◆ Recorded data ◆
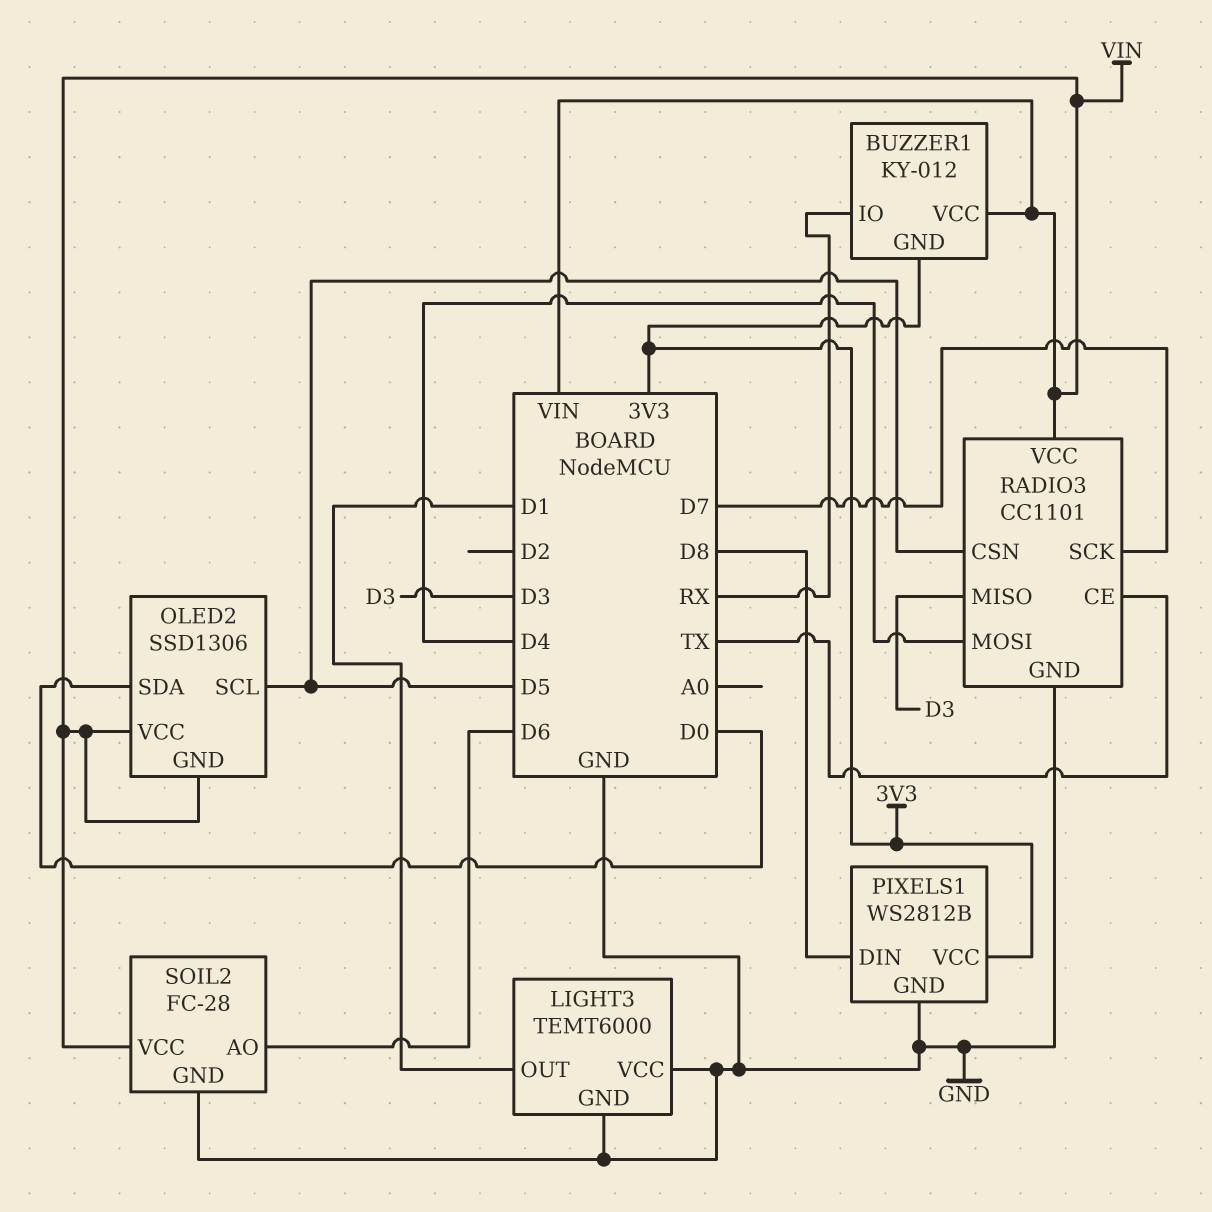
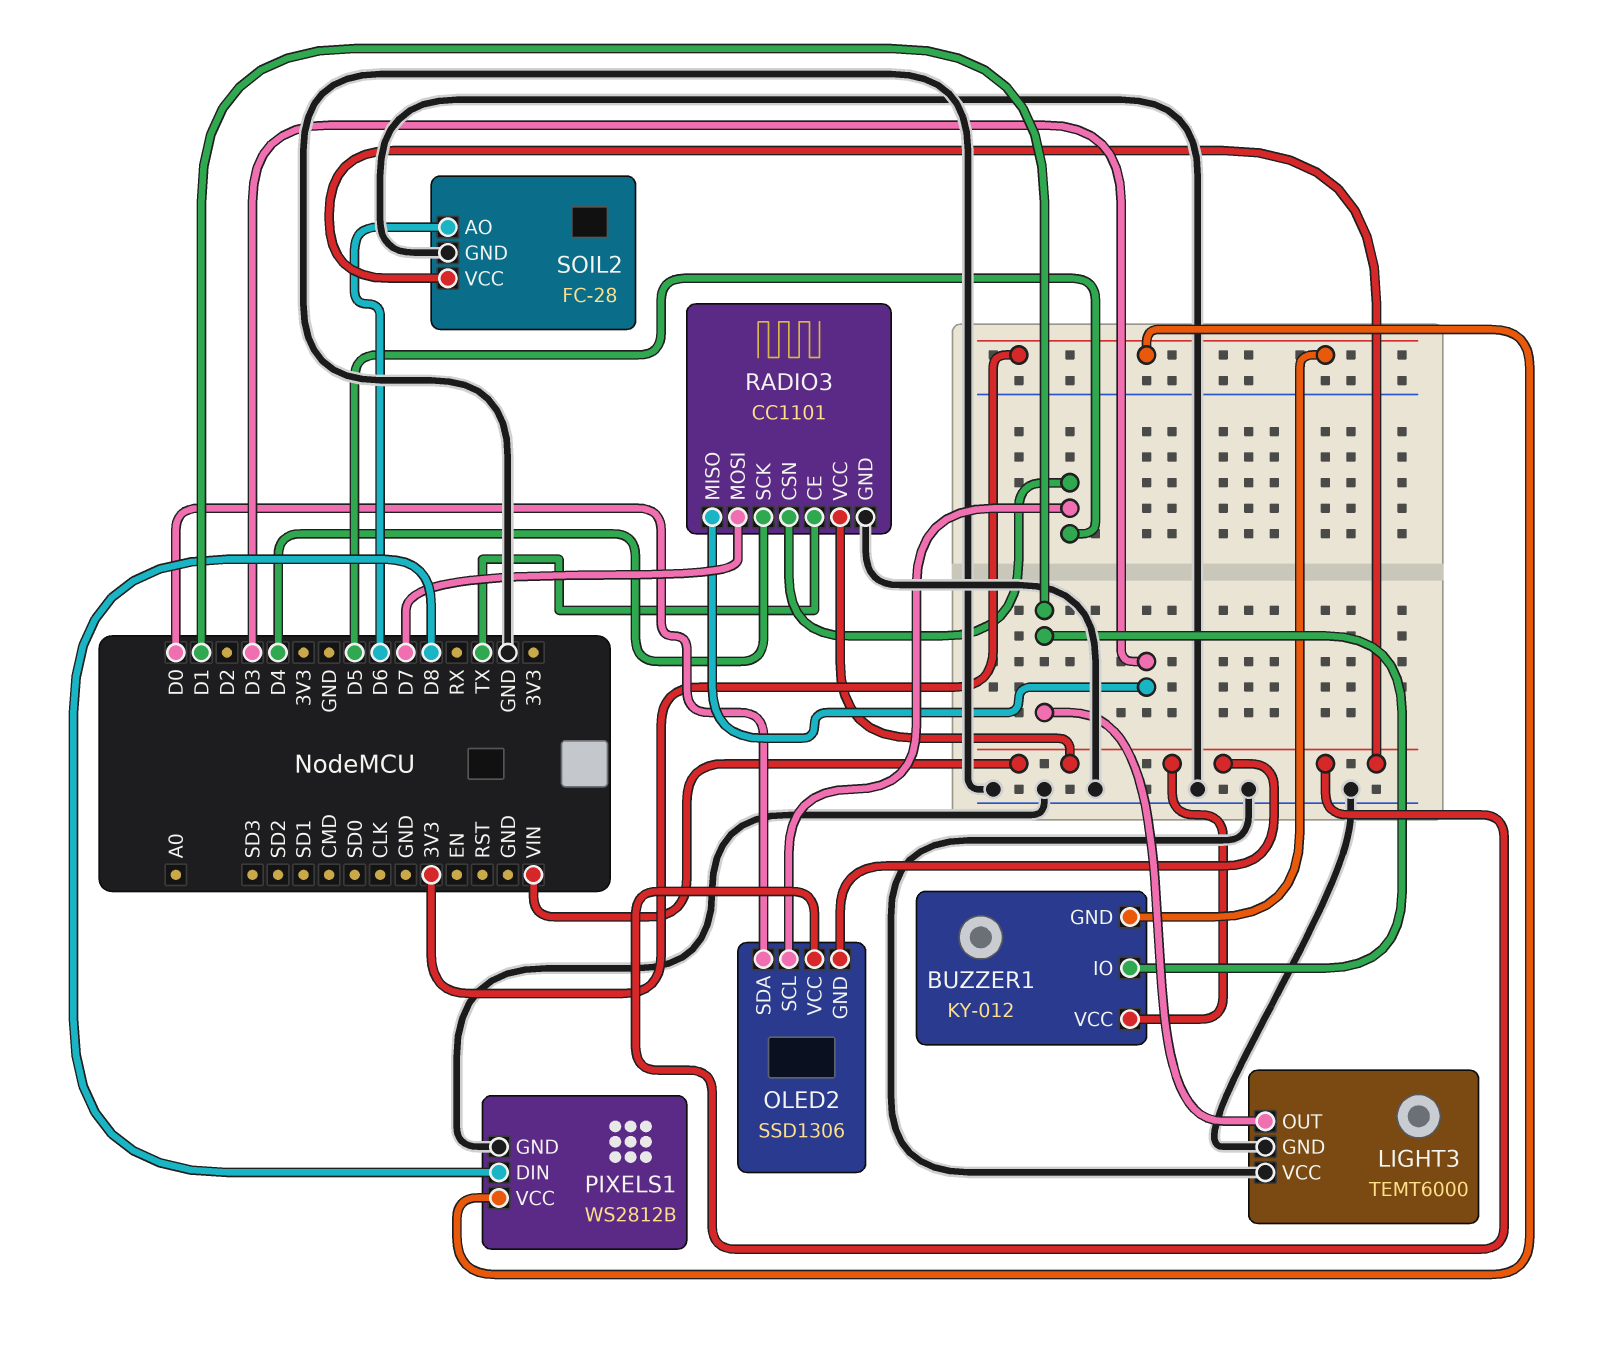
BUZZER1 pin IO: RX -> D1
RADIO3 pin MOSI: D4 -> D7
RADIO3 pin SCK: D7 -> D4

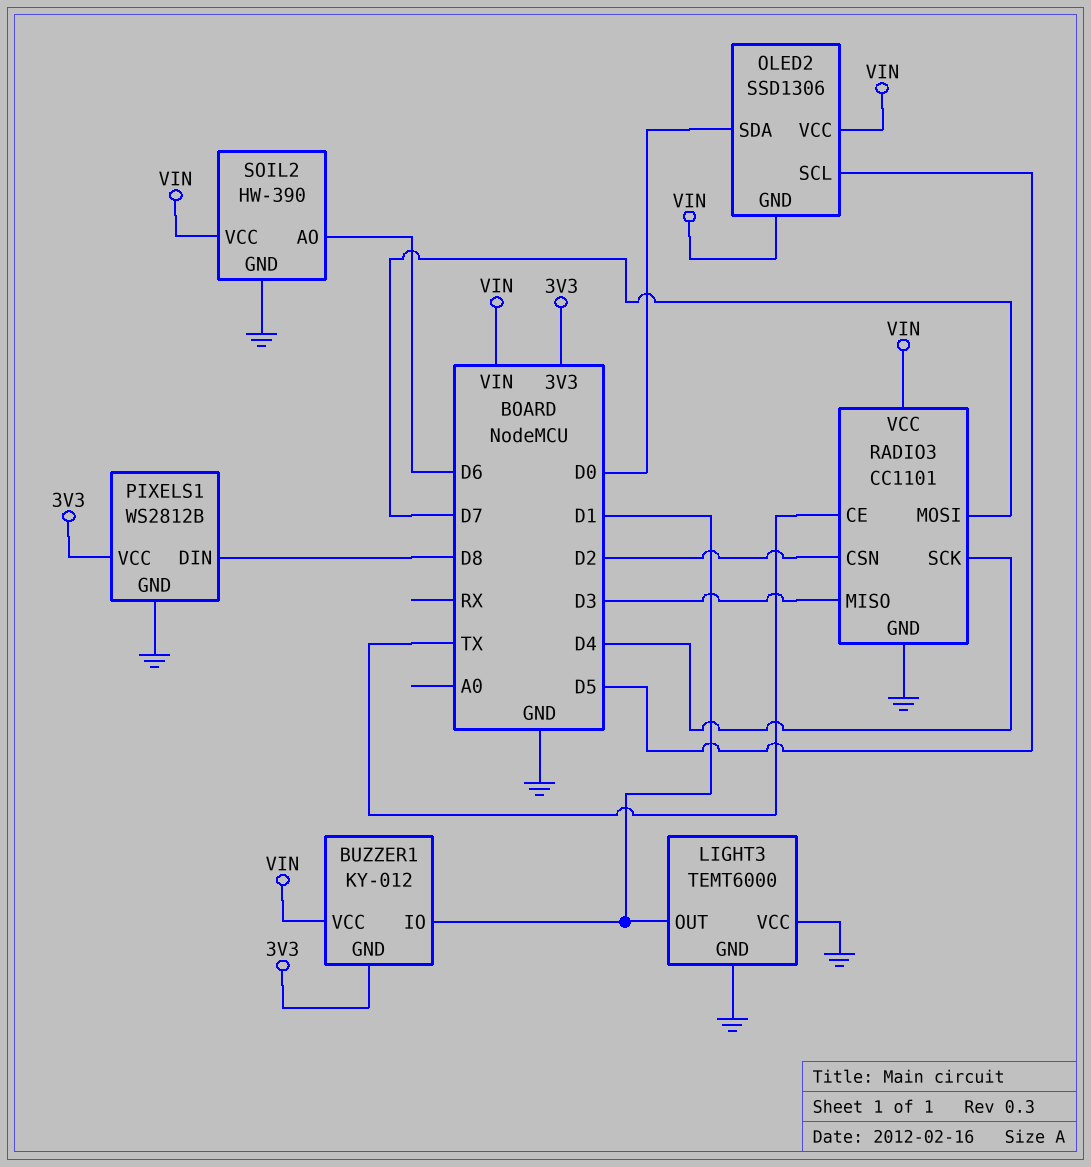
RADIO3 pin CSN: D5 -> D2
SOIL2: FC-28 -> HW-390

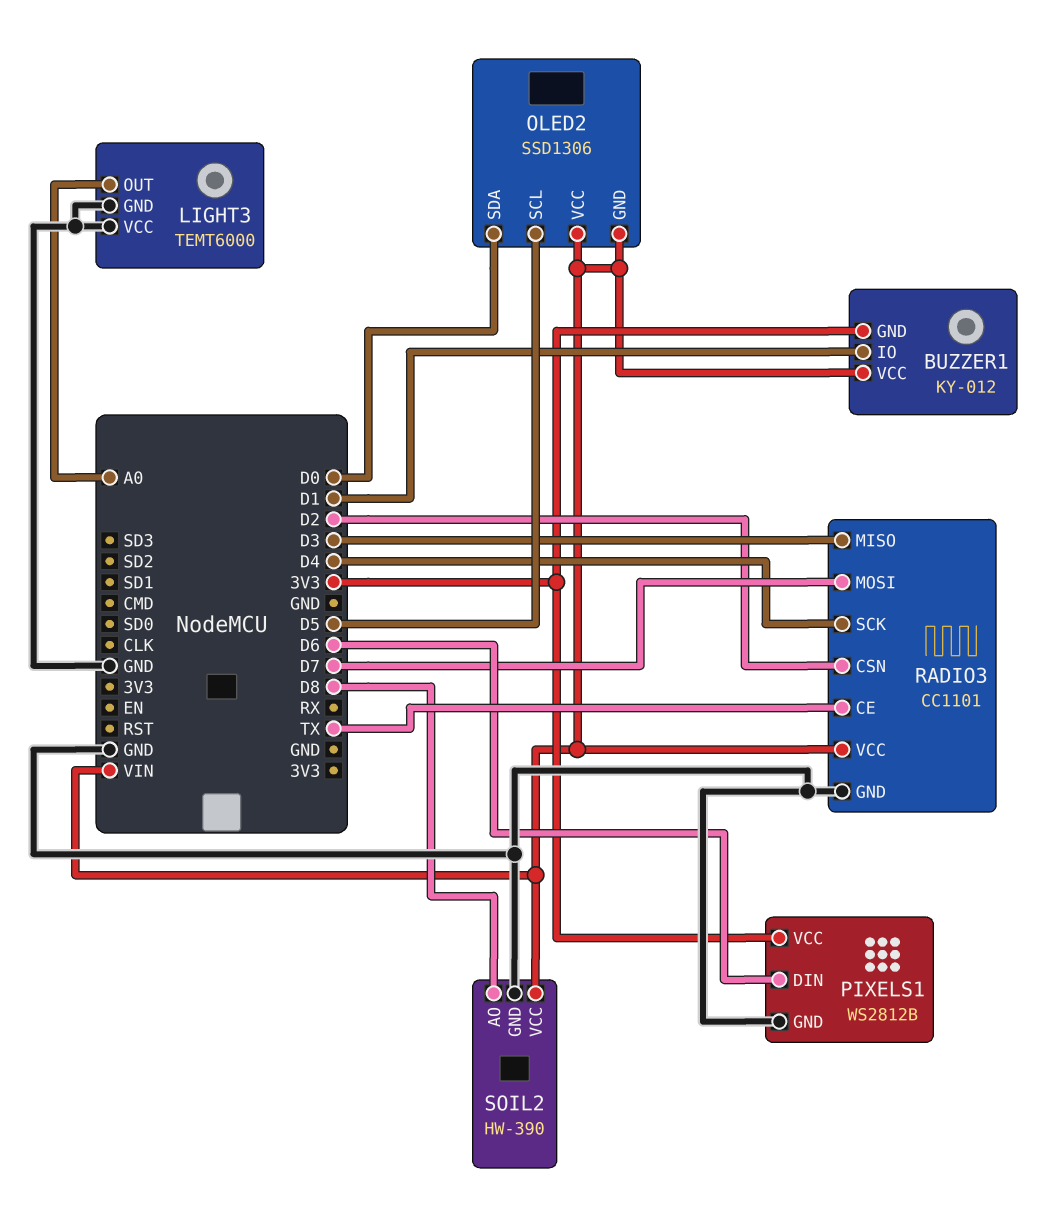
LIGHT3 pin OUT: D1 -> A0
PIXELS1 pin DIN: D8 -> D6
SOIL2 pin AO: D6 -> D8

◆ Exercise requirements ◆
Output the entries above verbatim. Omit the images.

◆ Solution ◆
BUZZER1 pin IO: RX -> D1
RADIO3 pin MOSI: D4 -> D7
RADIO3 pin SCK: D7 -> D4

RADIO3 pin CSN: D5 -> D2
SOIL2: FC-28 -> HW-390

LIGHT3 pin OUT: D1 -> A0
PIXELS1 pin DIN: D8 -> D6
SOIL2 pin AO: D6 -> D8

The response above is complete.